**Direction**
In the data, begin at the line that has "Capture the cell" and stop after the line that has "2,000 nm [1028, 94]". Can you give those lines again with "Adult Contemporary" swapped for "AC" and everything else unchanged?

**Stored records**
## Start
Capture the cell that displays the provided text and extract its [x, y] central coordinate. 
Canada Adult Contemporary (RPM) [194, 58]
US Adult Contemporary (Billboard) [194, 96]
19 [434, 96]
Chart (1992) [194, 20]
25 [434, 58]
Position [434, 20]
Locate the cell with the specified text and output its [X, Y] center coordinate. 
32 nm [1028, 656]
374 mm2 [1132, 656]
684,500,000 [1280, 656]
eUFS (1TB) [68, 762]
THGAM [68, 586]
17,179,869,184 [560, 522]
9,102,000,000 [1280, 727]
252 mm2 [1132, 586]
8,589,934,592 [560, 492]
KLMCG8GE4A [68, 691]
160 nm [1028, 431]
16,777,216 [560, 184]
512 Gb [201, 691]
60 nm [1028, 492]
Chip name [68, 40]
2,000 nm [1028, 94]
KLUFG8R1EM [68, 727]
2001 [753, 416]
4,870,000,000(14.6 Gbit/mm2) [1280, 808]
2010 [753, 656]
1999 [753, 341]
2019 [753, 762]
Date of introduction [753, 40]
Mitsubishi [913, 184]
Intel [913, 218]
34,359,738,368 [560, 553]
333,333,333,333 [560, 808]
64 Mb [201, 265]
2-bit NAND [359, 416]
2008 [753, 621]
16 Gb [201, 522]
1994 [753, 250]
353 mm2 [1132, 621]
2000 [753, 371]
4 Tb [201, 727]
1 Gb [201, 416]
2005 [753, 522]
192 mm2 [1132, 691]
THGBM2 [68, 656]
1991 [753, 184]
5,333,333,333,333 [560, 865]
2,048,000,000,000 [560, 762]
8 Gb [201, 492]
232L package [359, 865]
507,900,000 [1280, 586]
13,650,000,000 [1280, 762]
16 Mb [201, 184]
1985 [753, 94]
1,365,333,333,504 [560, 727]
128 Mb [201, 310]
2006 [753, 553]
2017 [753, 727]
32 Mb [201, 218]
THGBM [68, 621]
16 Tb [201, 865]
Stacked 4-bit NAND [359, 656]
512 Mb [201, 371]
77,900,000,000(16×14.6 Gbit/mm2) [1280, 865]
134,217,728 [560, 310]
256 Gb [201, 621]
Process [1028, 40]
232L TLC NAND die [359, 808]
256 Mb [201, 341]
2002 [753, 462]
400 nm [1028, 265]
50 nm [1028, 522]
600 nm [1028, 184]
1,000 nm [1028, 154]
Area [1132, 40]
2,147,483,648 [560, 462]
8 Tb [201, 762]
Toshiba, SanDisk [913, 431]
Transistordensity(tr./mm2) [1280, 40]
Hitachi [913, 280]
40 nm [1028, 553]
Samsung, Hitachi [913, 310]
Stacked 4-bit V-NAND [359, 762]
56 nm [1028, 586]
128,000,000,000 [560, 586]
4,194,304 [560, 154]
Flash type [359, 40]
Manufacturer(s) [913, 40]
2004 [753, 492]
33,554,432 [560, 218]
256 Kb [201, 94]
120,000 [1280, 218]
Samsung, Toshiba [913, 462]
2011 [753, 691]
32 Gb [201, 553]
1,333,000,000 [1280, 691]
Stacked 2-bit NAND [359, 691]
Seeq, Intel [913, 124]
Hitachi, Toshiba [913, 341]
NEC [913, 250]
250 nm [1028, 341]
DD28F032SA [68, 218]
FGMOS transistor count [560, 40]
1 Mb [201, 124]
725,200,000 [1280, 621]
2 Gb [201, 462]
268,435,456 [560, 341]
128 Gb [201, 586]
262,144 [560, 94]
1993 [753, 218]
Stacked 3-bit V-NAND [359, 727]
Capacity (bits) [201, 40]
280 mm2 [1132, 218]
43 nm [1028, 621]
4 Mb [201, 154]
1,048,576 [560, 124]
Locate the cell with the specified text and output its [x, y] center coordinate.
## End
## Start
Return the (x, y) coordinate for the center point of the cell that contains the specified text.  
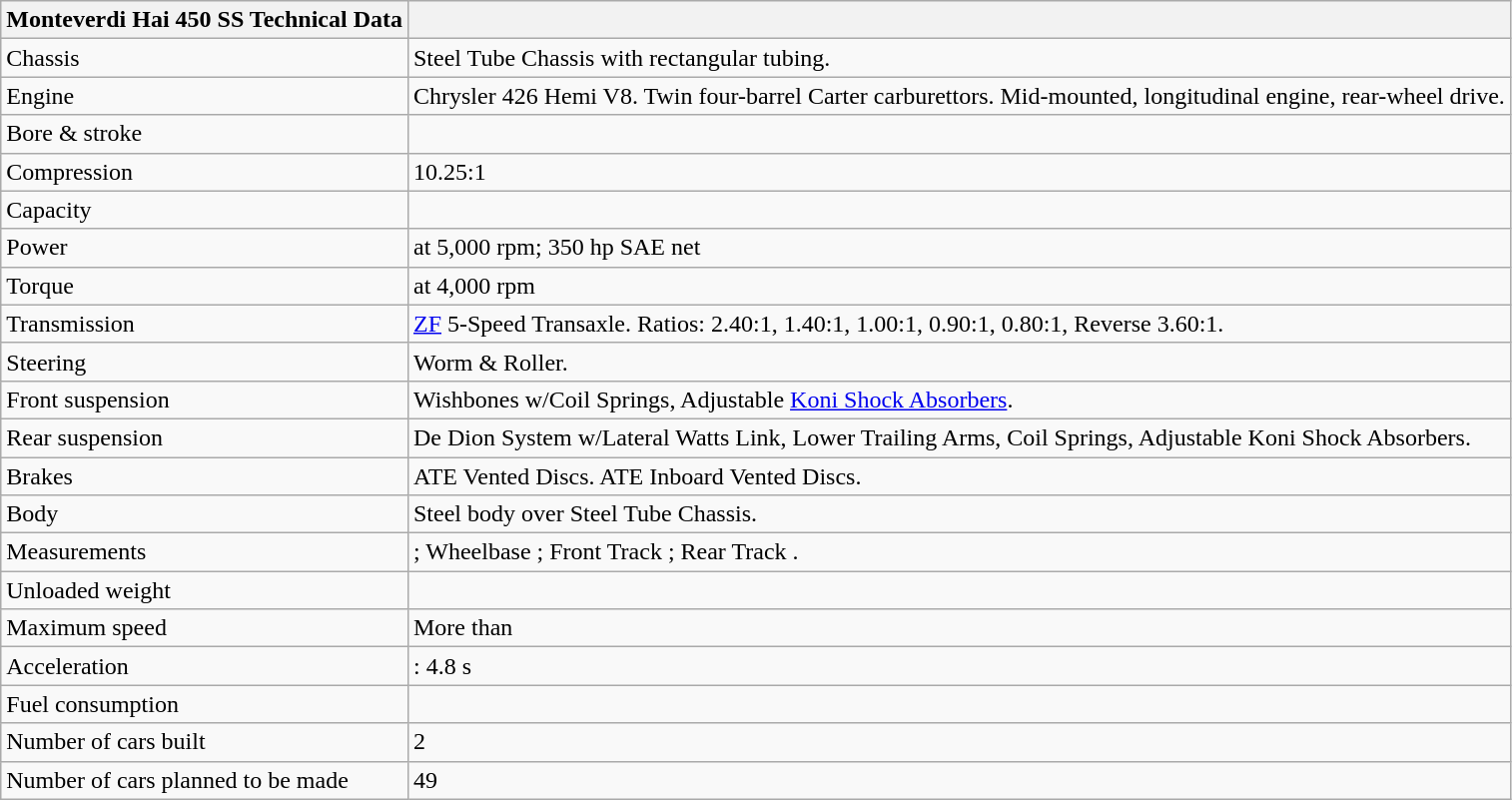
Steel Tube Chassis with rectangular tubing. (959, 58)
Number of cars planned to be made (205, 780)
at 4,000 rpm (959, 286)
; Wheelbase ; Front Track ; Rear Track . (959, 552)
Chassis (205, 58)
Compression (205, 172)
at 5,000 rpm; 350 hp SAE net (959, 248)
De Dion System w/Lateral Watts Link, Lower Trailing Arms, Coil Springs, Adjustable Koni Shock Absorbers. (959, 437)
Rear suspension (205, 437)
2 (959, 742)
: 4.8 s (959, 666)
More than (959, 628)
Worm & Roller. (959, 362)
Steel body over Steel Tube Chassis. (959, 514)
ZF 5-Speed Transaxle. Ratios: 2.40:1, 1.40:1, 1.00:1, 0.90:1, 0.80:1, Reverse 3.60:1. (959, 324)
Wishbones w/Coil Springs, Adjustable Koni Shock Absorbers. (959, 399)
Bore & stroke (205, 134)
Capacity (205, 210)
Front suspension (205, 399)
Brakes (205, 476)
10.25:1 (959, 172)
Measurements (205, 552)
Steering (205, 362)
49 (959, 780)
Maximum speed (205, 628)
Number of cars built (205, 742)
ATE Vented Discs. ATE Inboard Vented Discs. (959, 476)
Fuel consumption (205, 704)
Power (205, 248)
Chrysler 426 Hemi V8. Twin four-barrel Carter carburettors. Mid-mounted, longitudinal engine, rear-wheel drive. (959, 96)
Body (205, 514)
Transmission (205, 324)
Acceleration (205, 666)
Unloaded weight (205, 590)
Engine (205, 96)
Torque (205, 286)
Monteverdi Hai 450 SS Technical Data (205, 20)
## End
**Task output**
Capture the cell that displays the provided text and extract its [x, y] central coordinate. 
Canada AC (RPM) [194, 58]
US AC (Billboard) [194, 96]
19 [434, 96]
Chart (1992) [194, 20]
25 [434, 58]
Position [434, 20]
Locate the cell with the specified text and output its [X, Y] center coordinate. 
32 nm [1028, 656]
374 mm2 [1132, 656]
684,500,000 [1280, 656]
eUFS (1TB) [68, 762]
THGAM [68, 586]
17,179,869,184 [560, 522]
9,102,000,000 [1280, 727]
252 mm2 [1132, 586]
8,589,934,592 [560, 492]
KLMCG8GE4A [68, 691]
160 nm [1028, 431]
16,777,216 [560, 184]
512 Gb [201, 691]
60 nm [1028, 492]
Chip name [68, 40]
2,000 nm [1028, 94]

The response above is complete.